§ SUPPLIED DATA

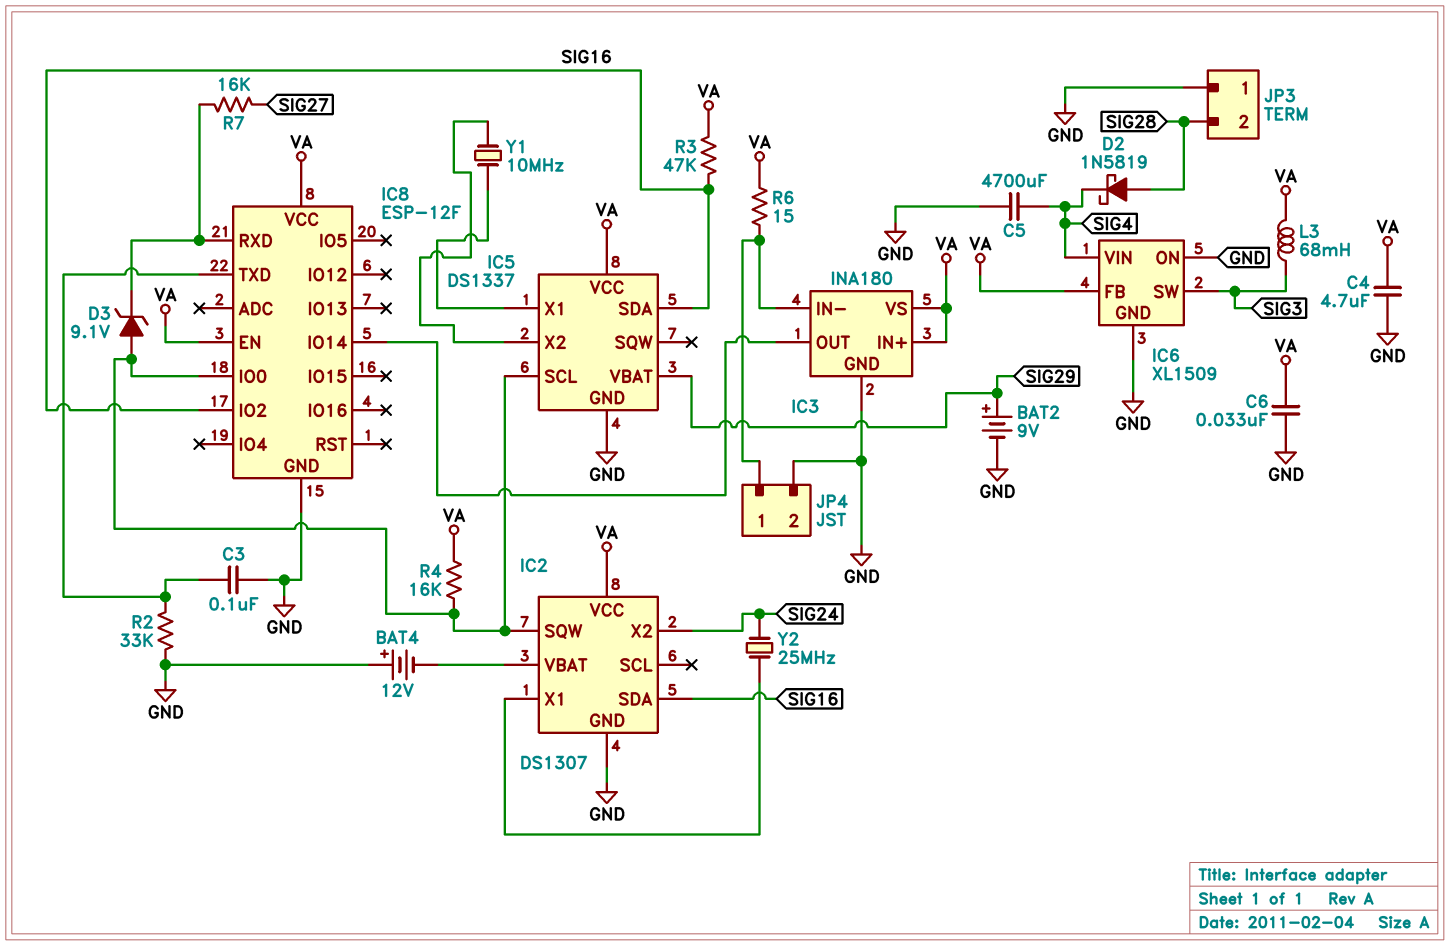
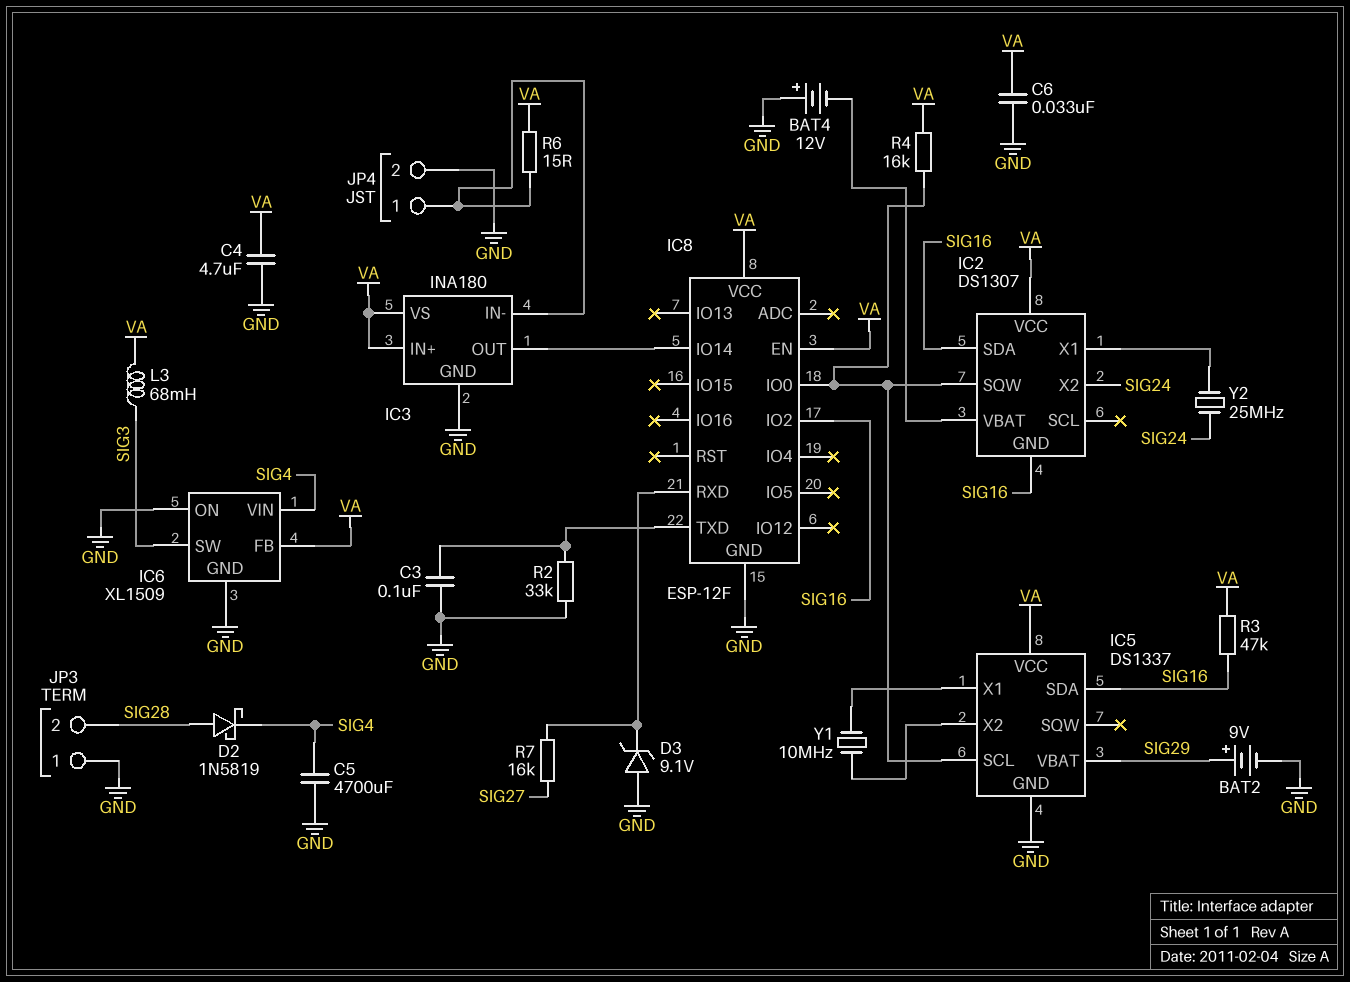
D3: zener 9.1V (A IC2/SQW, K IC8/RXD) -> zener 9.1V (A GND, K IC8/RXD)
IC2 pin GND: GND -> SIG16

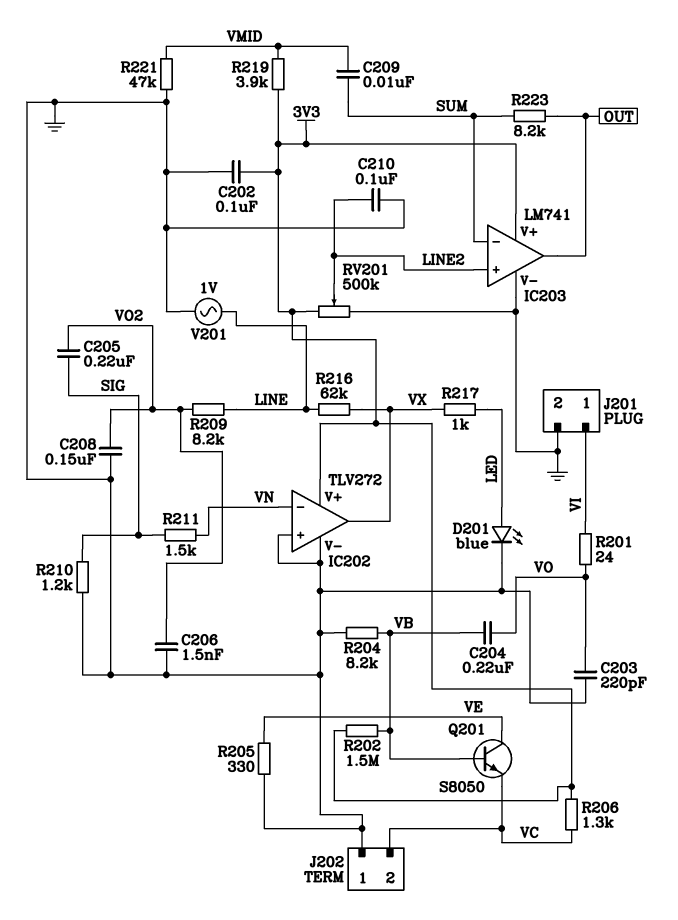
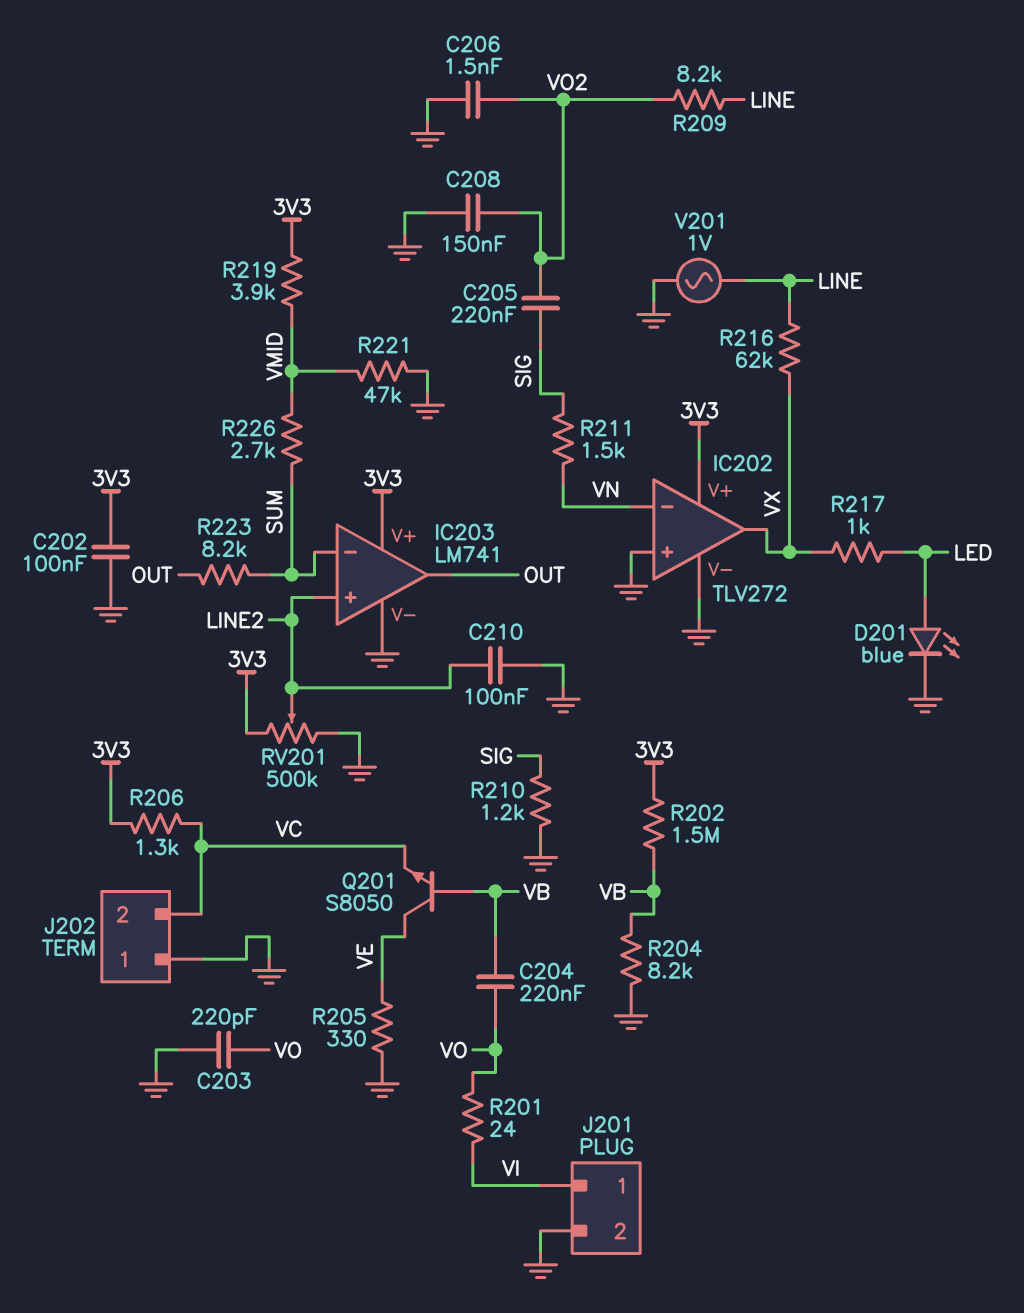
C209: 10nF (SUM, VMID) -> none
R226: none -> 2.7k (SUM, VMID)

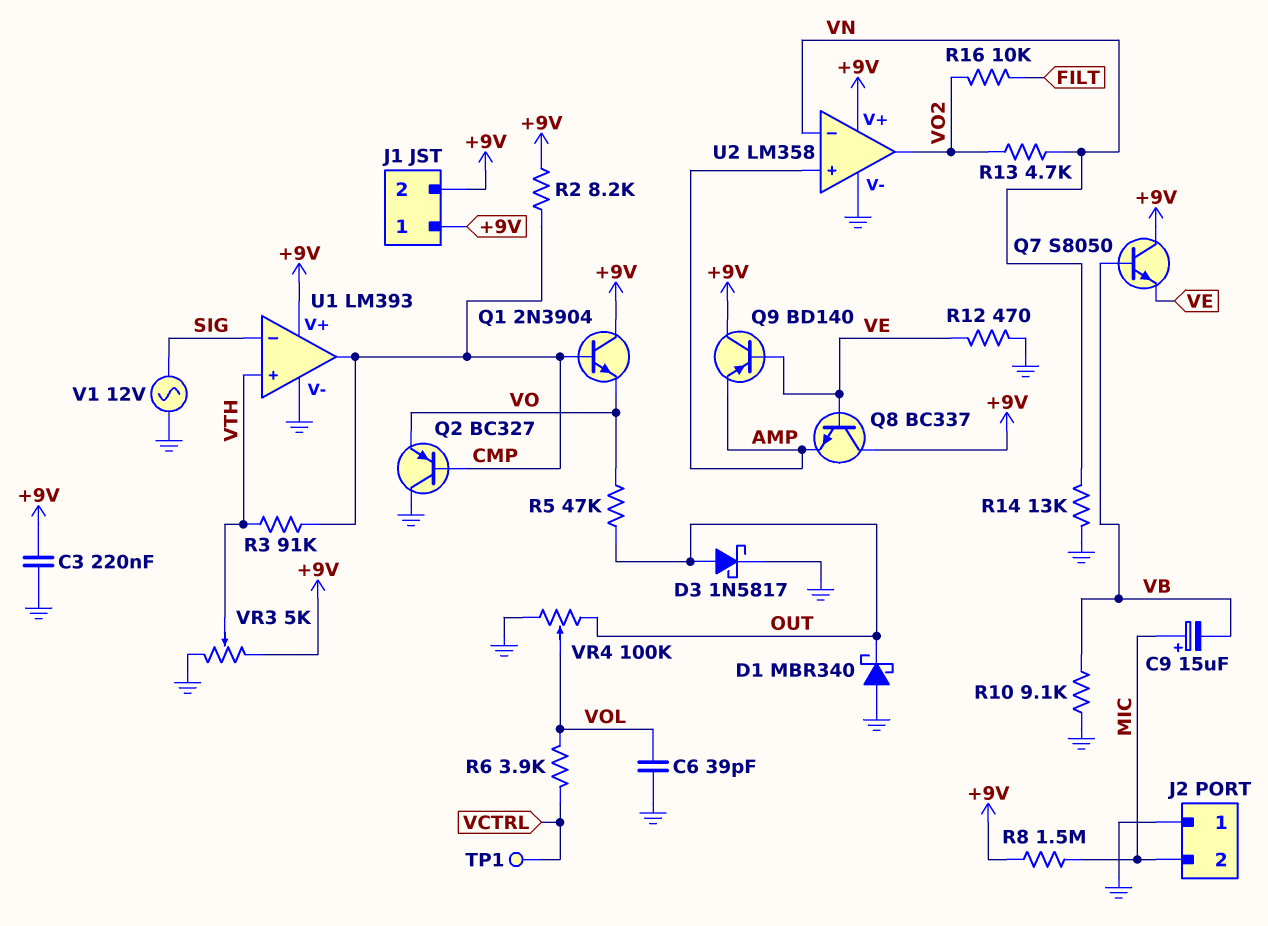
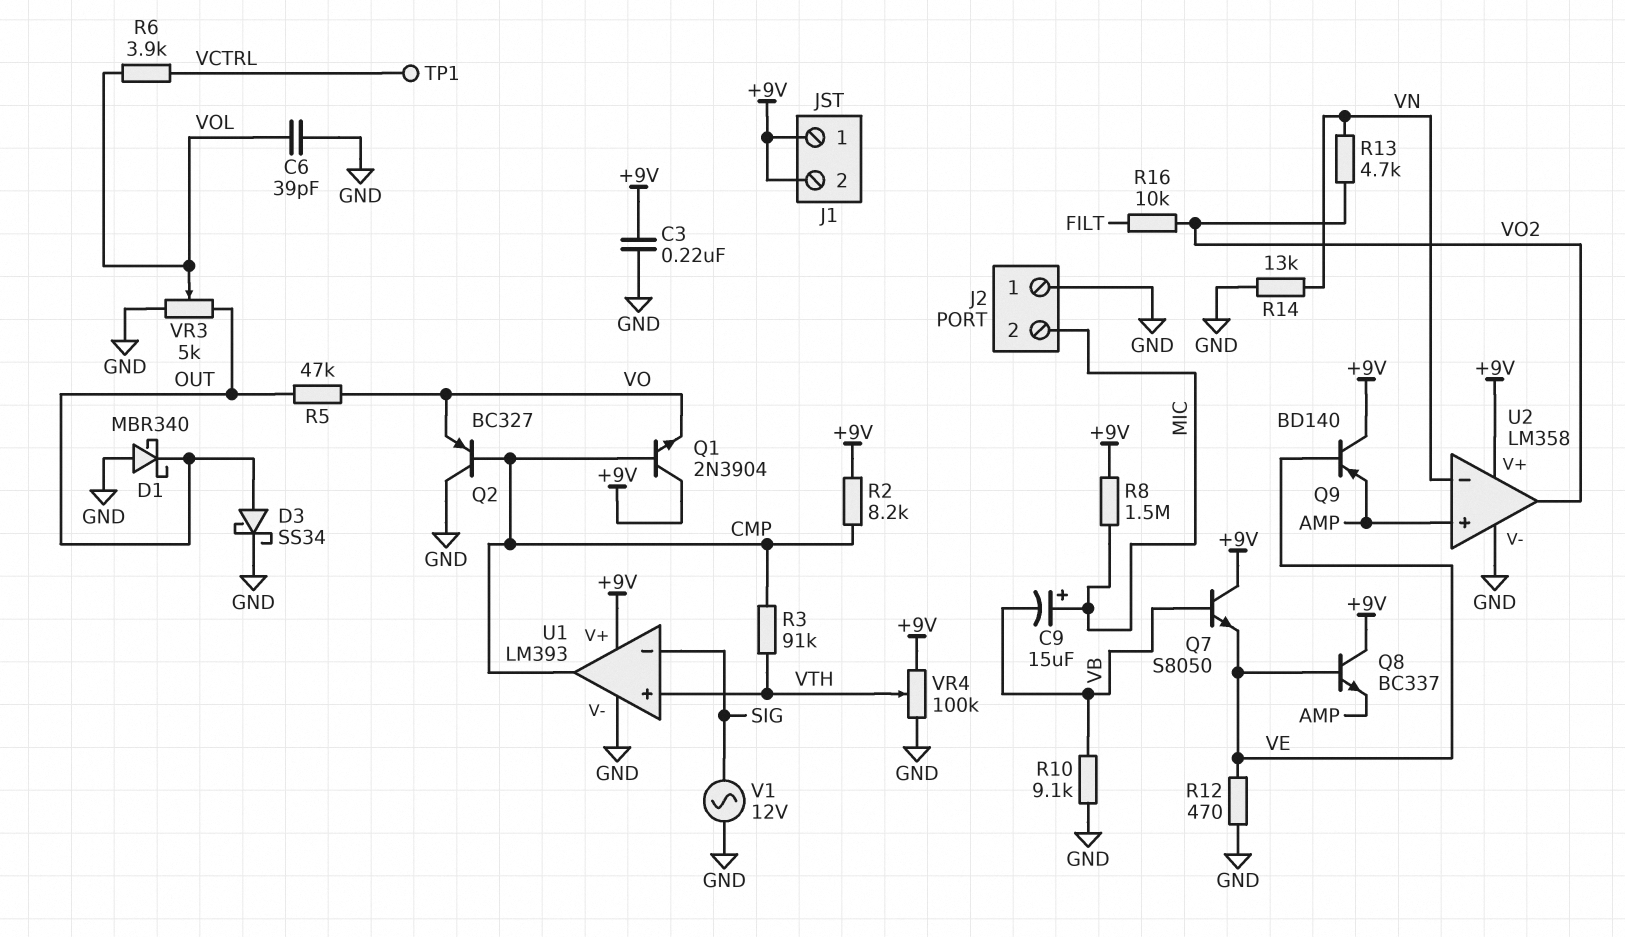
D3: schottky 1N5817 (A OUT, K GND) -> schottky SS34 (A OUT, K GND)
VR3: 5k (+9V, GND, wiper VTH) -> 5k (GND, OUT, wiper VOL)
VR4: 100k (GND, OUT, wiper VOL) -> 100k (+9V, GND, wiper VTH)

§ YOUR OBJECTIVE
Everything from the line holding "IC2 pin GND: GND -> SIG16" to the close of the records should be written out exactly, both ends included, with pictures omitted.

§ RESPONSE AREA
IC2 pin GND: GND -> SIG16

C209: 10nF (SUM, VMID) -> none
R226: none -> 2.7k (SUM, VMID)

D3: schottky 1N5817 (A OUT, K GND) -> schottky SS34 (A OUT, K GND)
VR3: 5k (+9V, GND, wiper VTH) -> 5k (GND, OUT, wiper VOL)
VR4: 100k (GND, OUT, wiper VOL) -> 100k (+9V, GND, wiper VTH)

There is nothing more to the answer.